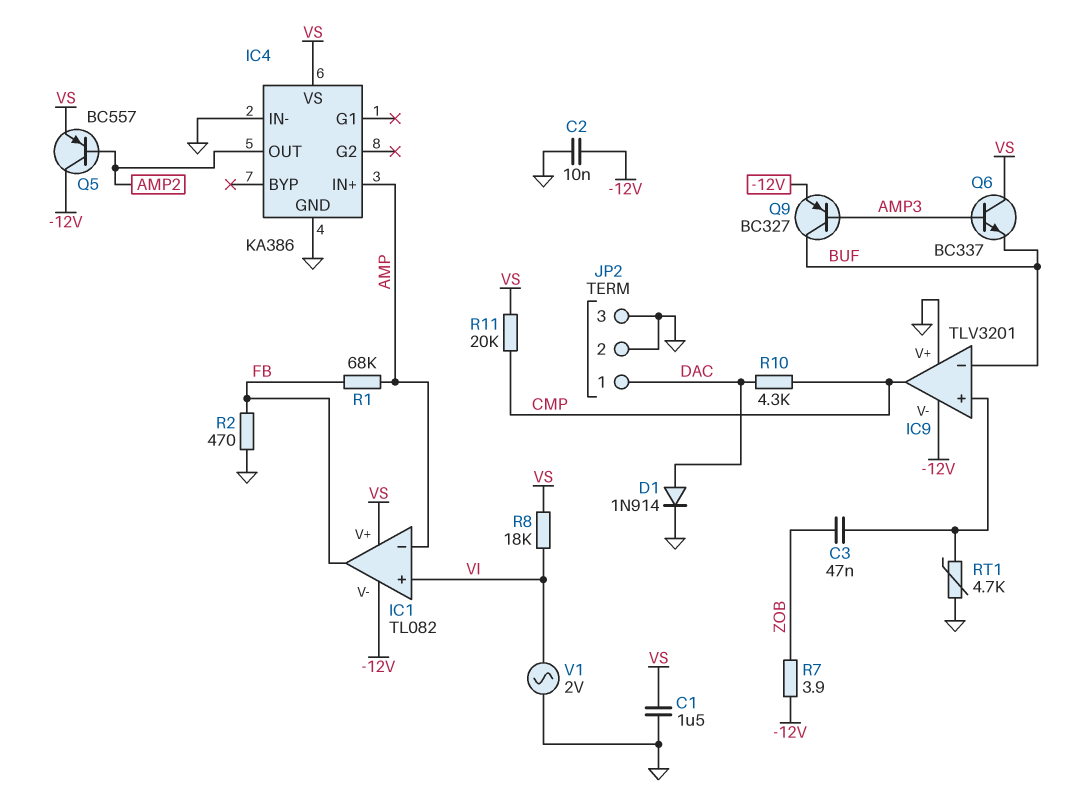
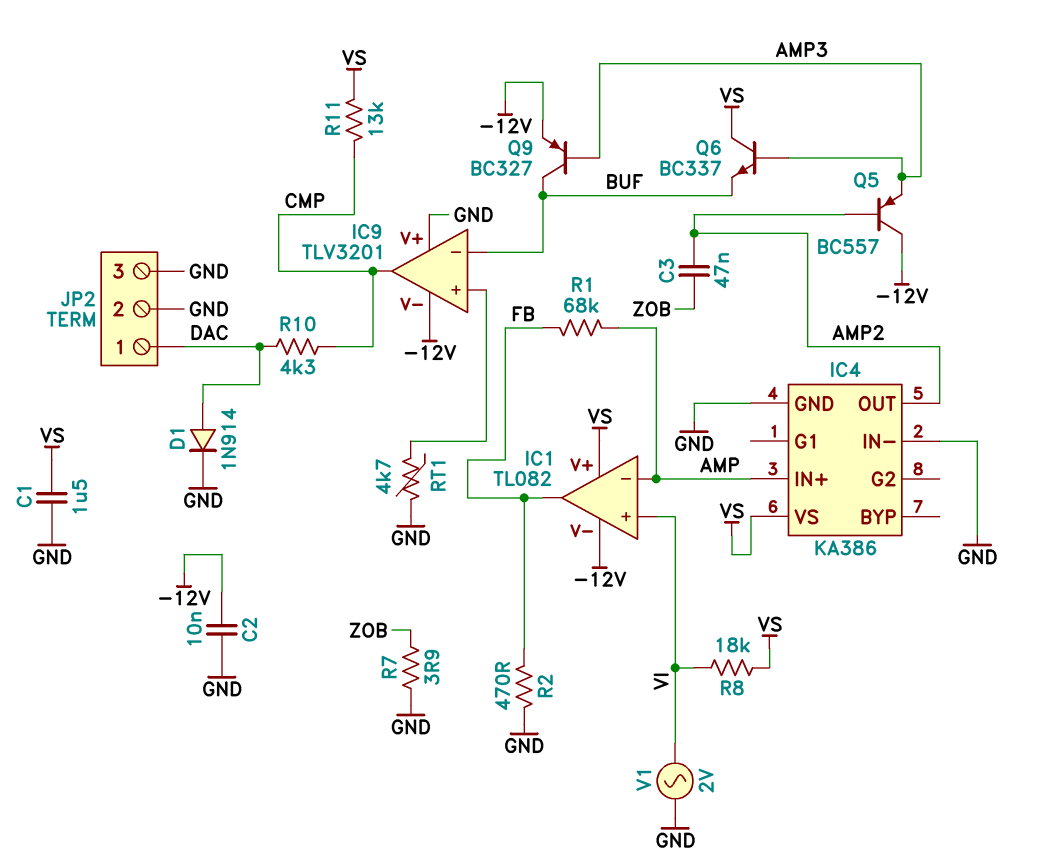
C3: 47nF (IC9/in+, ZOB) -> 47nF (AMP2, ZOB)
Q5: PNP BC557 (B AMP2, C -12V, E VS) -> PNP BC557 (B AMP2, C -12V, E AMP3)
R7: 3.9 (-12V, ZOB) -> 3.9 (GND, ZOB)
R11: 20k (CMP, VS) -> 13k (CMP, VS)

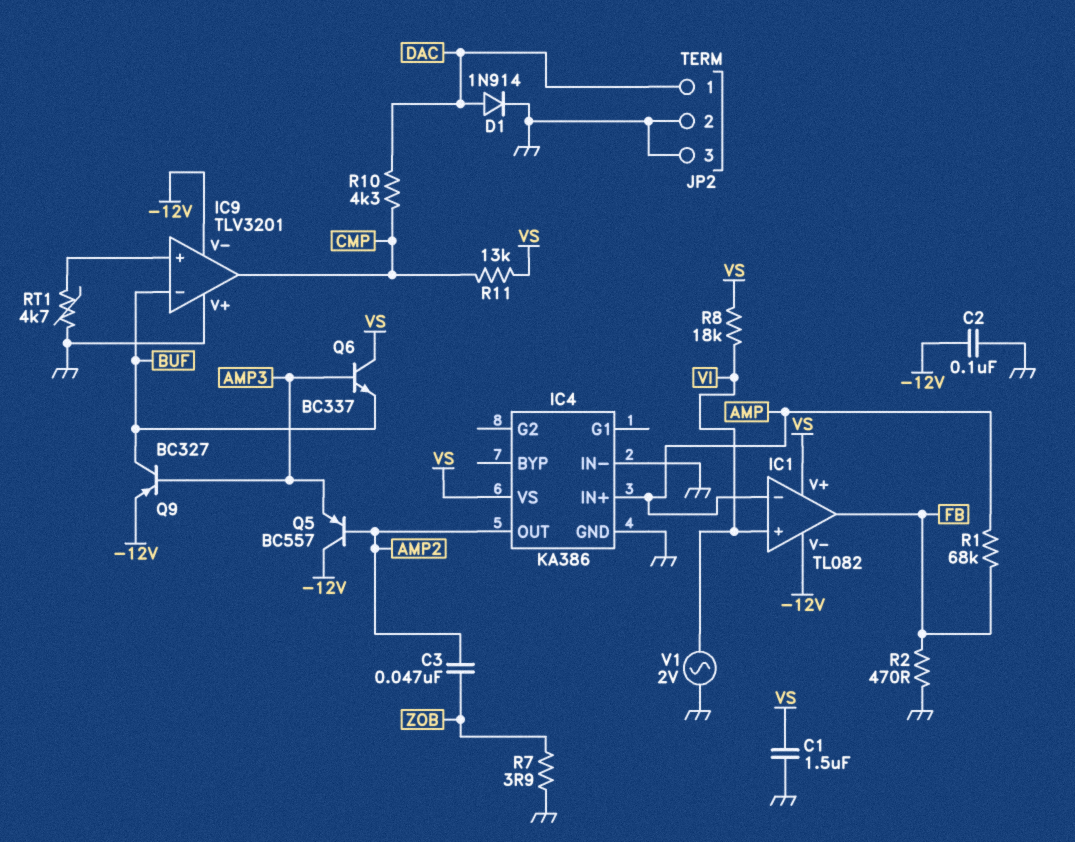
C2: 10nF (-12V, GND) -> 100nF (-12V, GND)

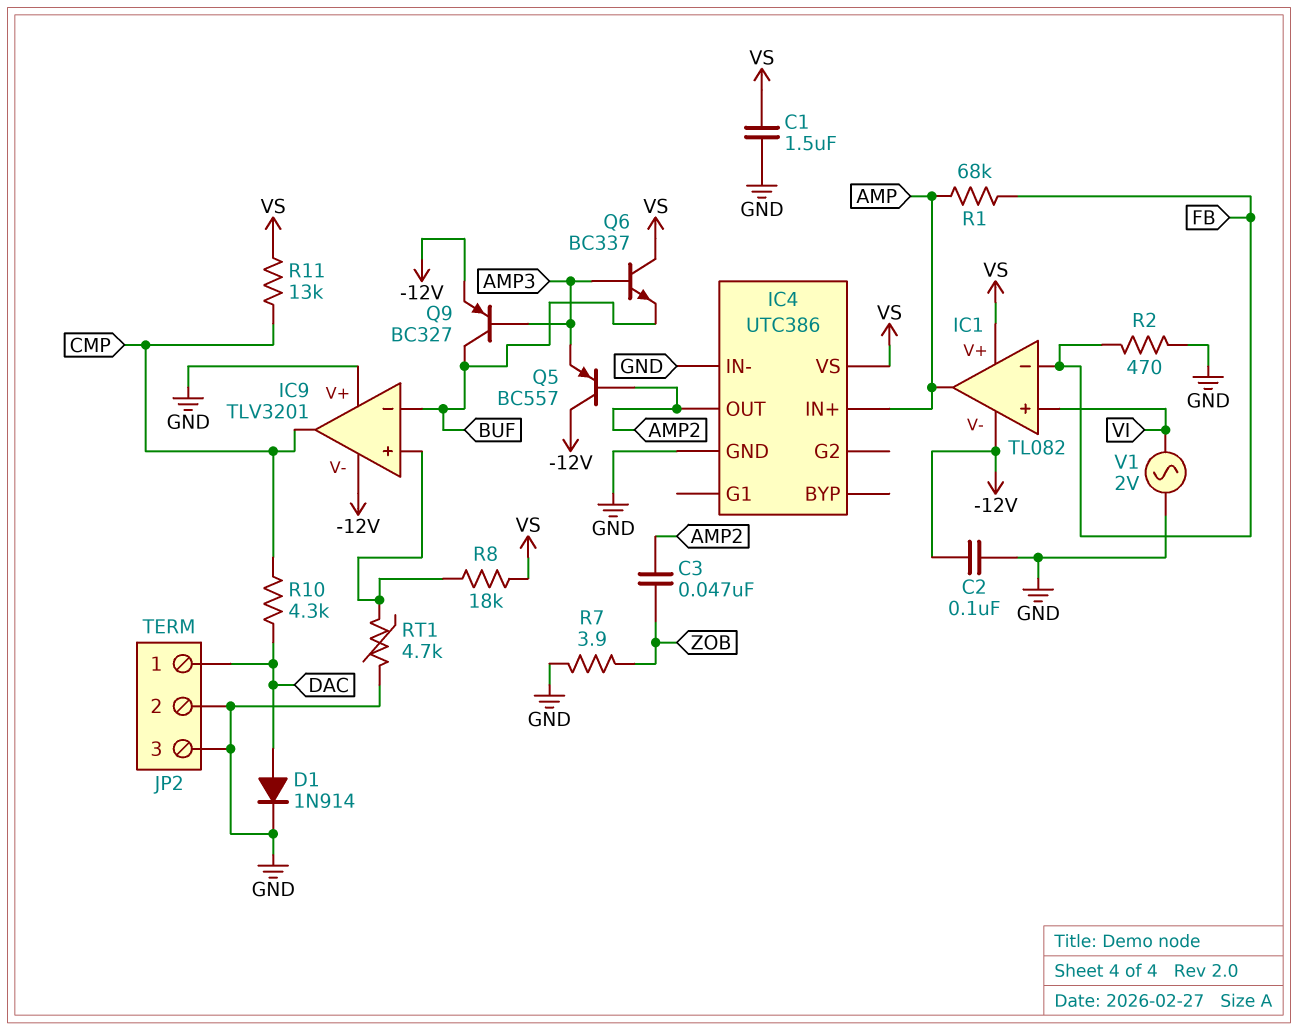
IC1 pin in-: AMP -> FB
IC1 pin out: FB -> AMP
IC4: KA386 -> UTC386
R8: 18k (VI, VS) -> 18k (IC9/in+, VS)

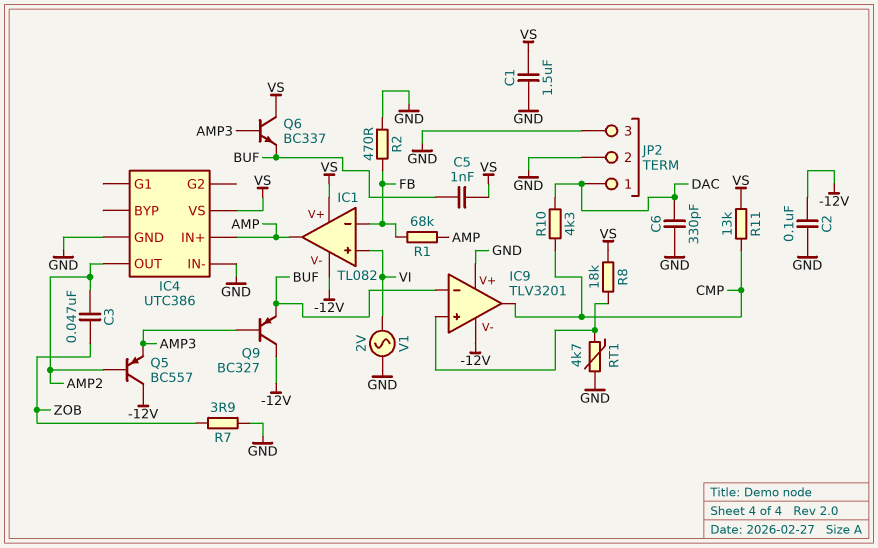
C5: none -> 1nF (BUF, VS)
C6: none -> 330pF (DAC, GND)
D1: diode 1N914 (A DAC, K GND) -> none
Q9: PNP BC327 (B AMP3, C BUF, E -12V) -> PNP BC327 (B AMP3, C -12V, E BUF)

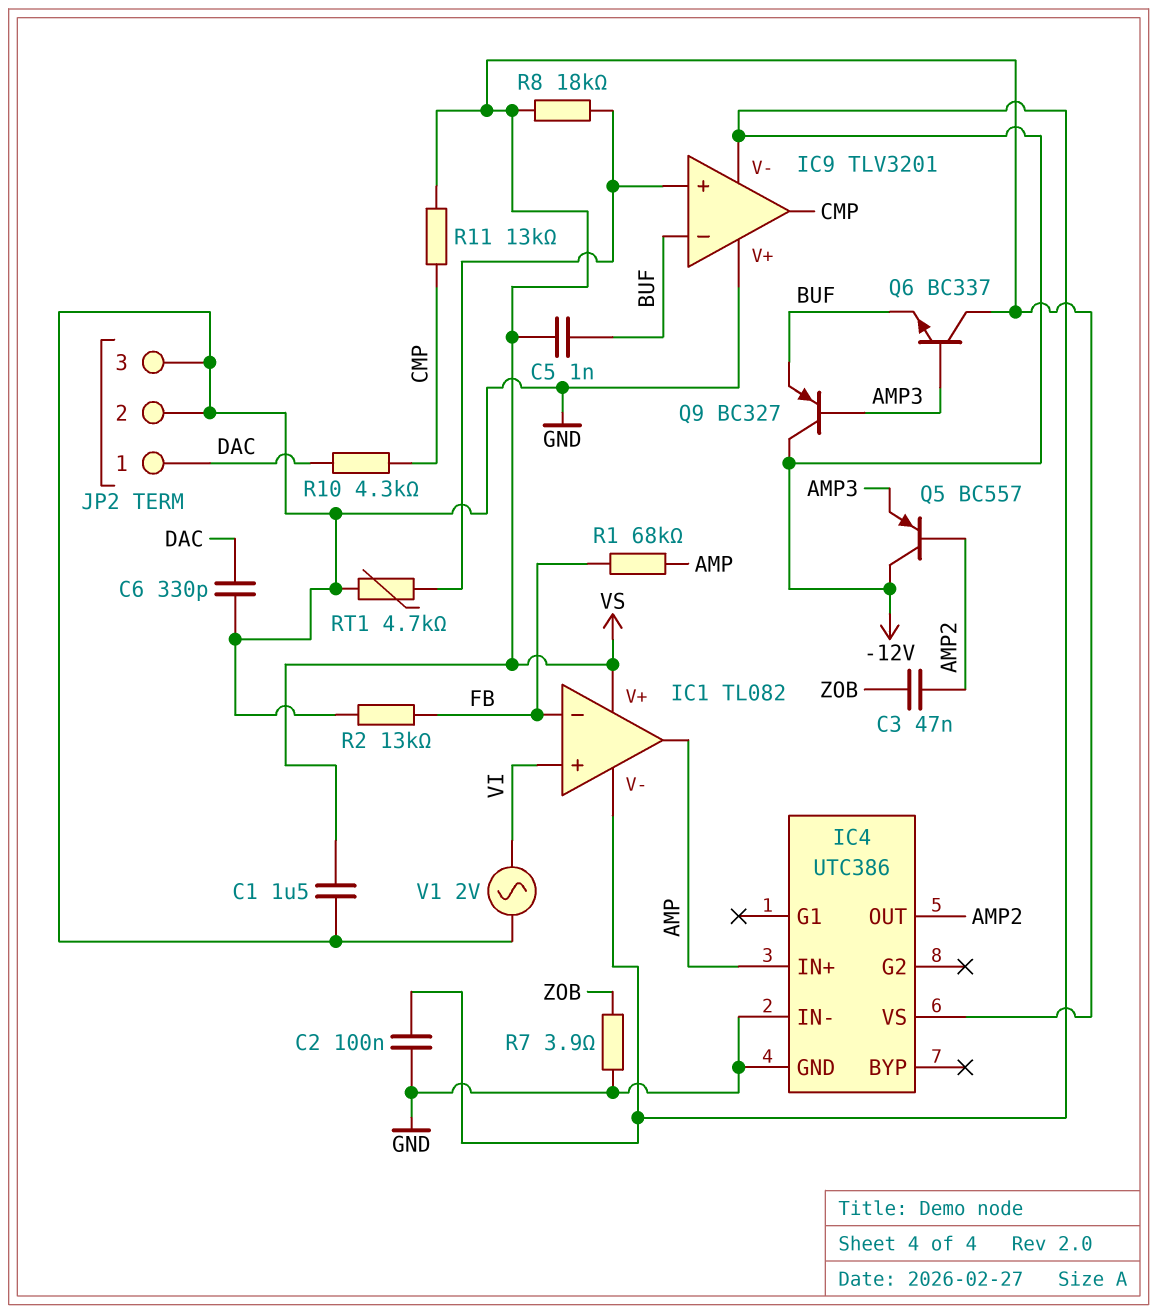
R2: 470 (FB, GND) -> 13k (FB, GND)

+===+

**The problem:**
Wherever a line in the data above contains the word "none", copy that line.

**Finished exercise:**
C5: none -> 1nF (BUF, VS)
C6: none -> 330pF (DAC, GND)
D1: diode 1N914 (A DAC, K GND) -> none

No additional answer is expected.